■ **WHAT IS REQUIRED**
The records below must be transcribed exactly, with each picture left out.

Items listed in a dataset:
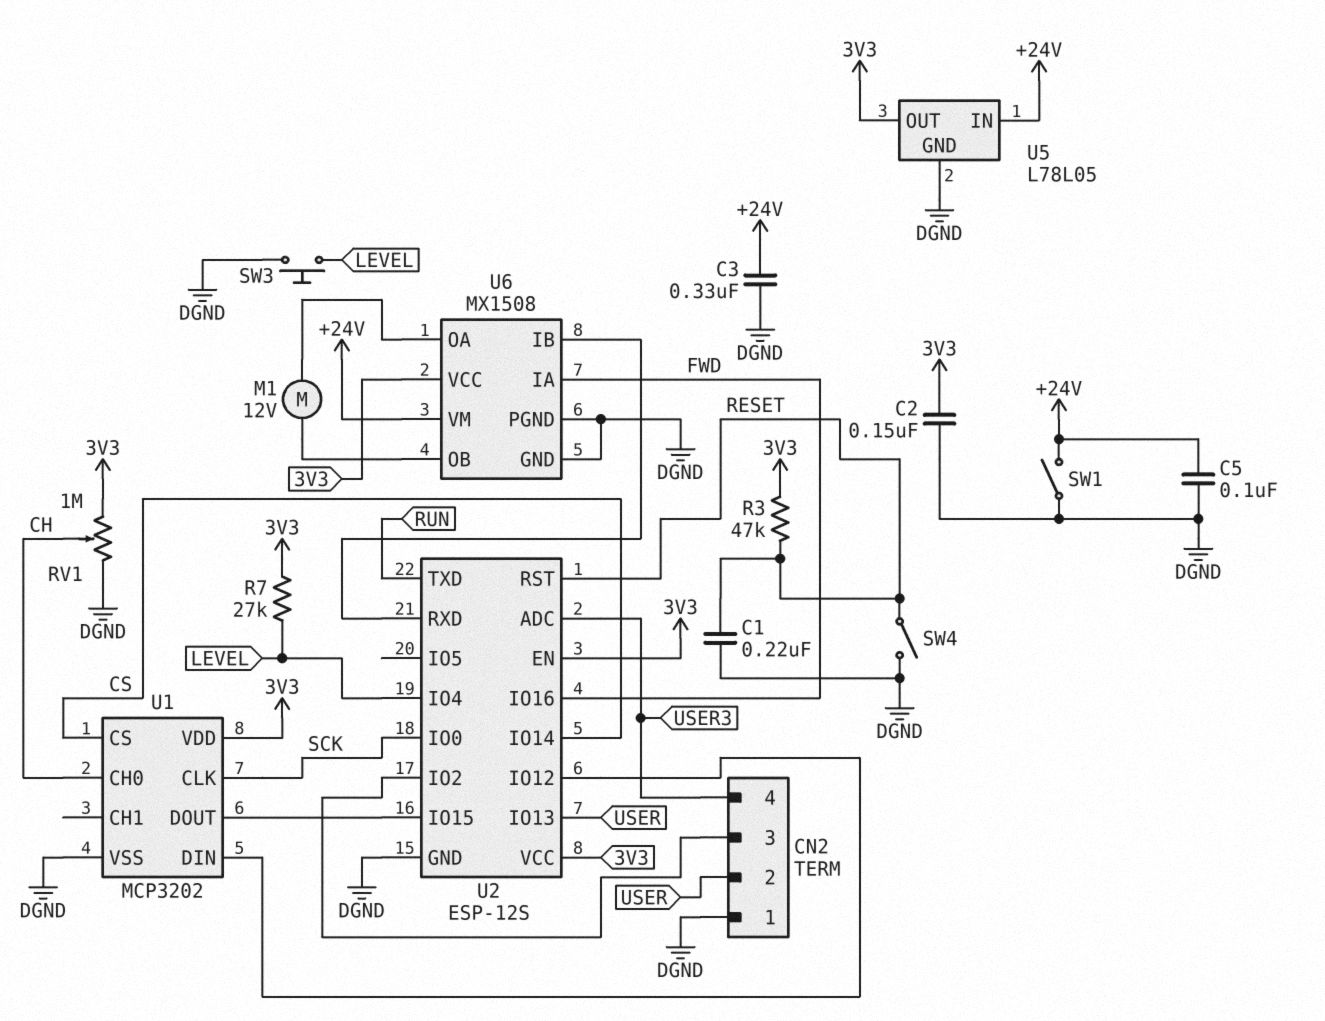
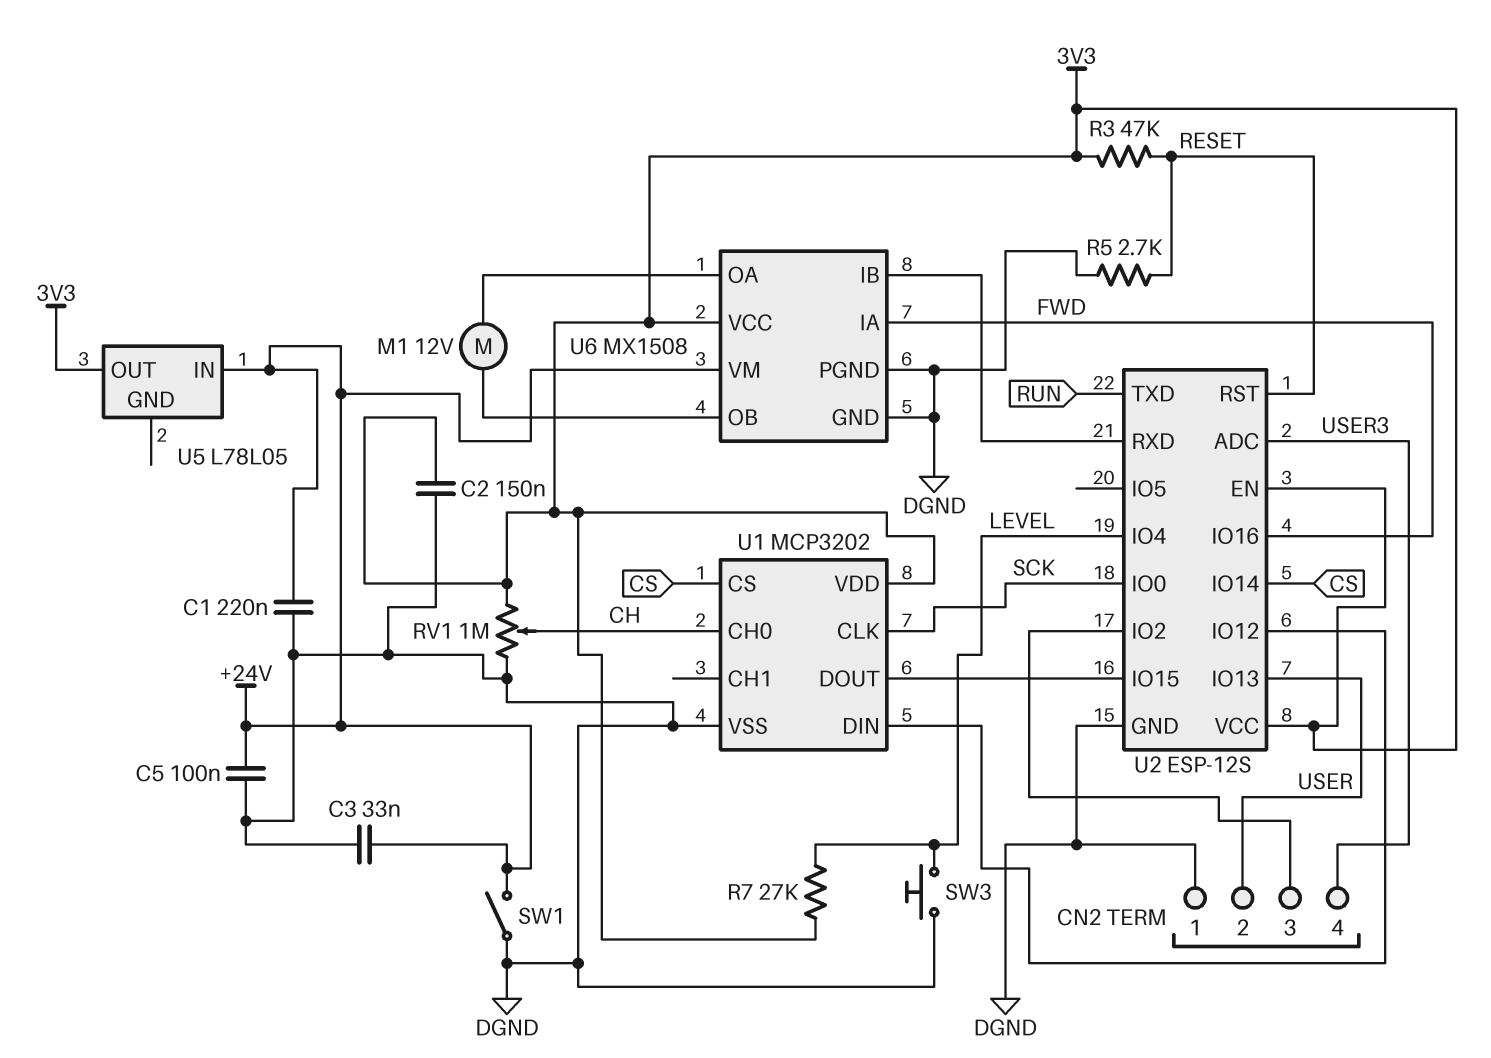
C1: 220nF (DGND, RESET) -> 220nF (+24V, DGND)
C3: 330nF (+24V, DGND) -> 33nF (+24V, DGND)
R5: none -> 2.7k (DGND, RESET)
SW4: switch (DGND, RESET) -> none
U5 pin GND: DGND -> none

■ **RESPONSE TO THE EXERCISE**
C1: 220nF (DGND, RESET) -> 220nF (+24V, DGND)
C3: 330nF (+24V, DGND) -> 33nF (+24V, DGND)
R5: none -> 2.7k (DGND, RESET)
SW4: switch (DGND, RESET) -> none
U5 pin GND: DGND -> none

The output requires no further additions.